* [SUPPLIED MATERIAL]
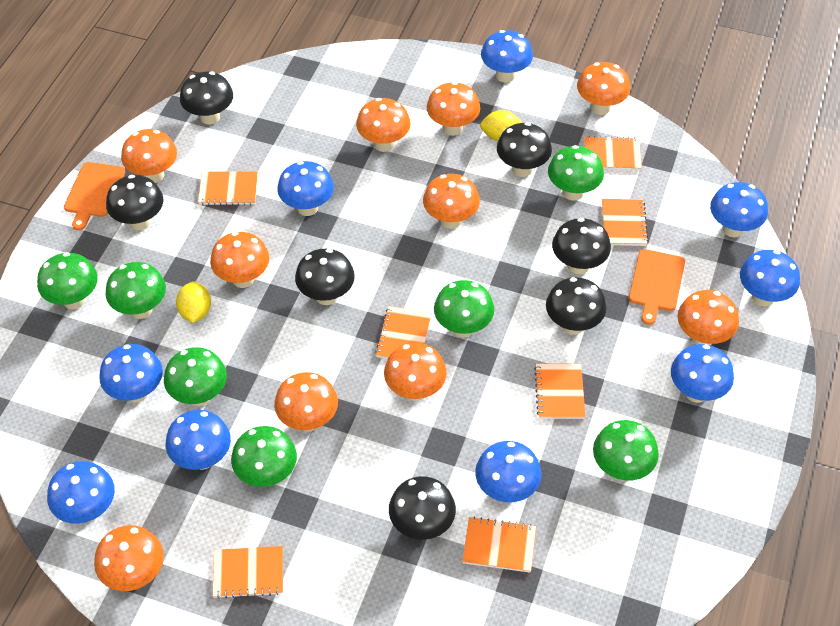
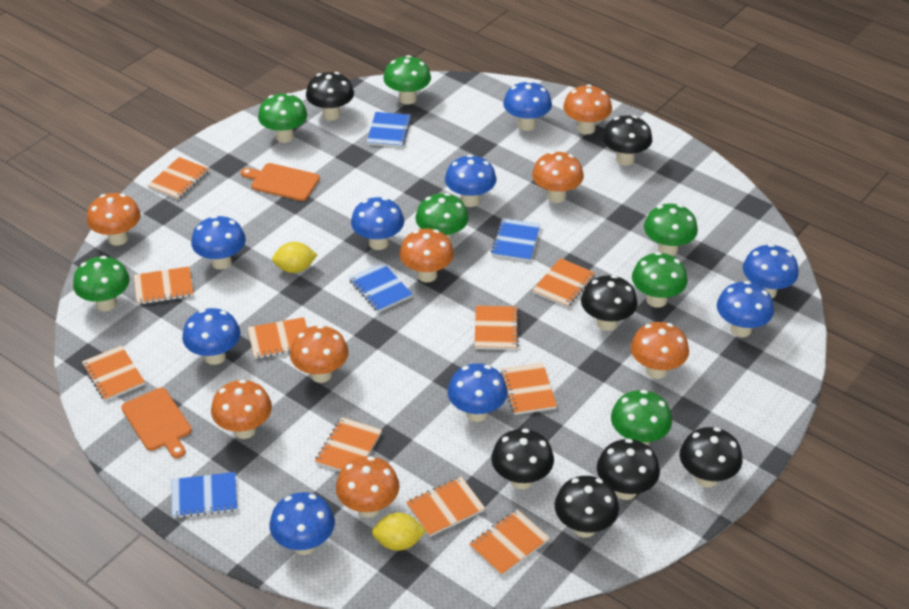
blue notebook: 0 -> 4
orange mushroom: 10 -> 8
orange notebook: 7 -> 10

* [THE PROBLEM] Each line above is to be transcribed exactly, though its pictures are not.

* [EXPECTED ANSWER]
blue notebook: 0 -> 4
orange mushroom: 10 -> 8
orange notebook: 7 -> 10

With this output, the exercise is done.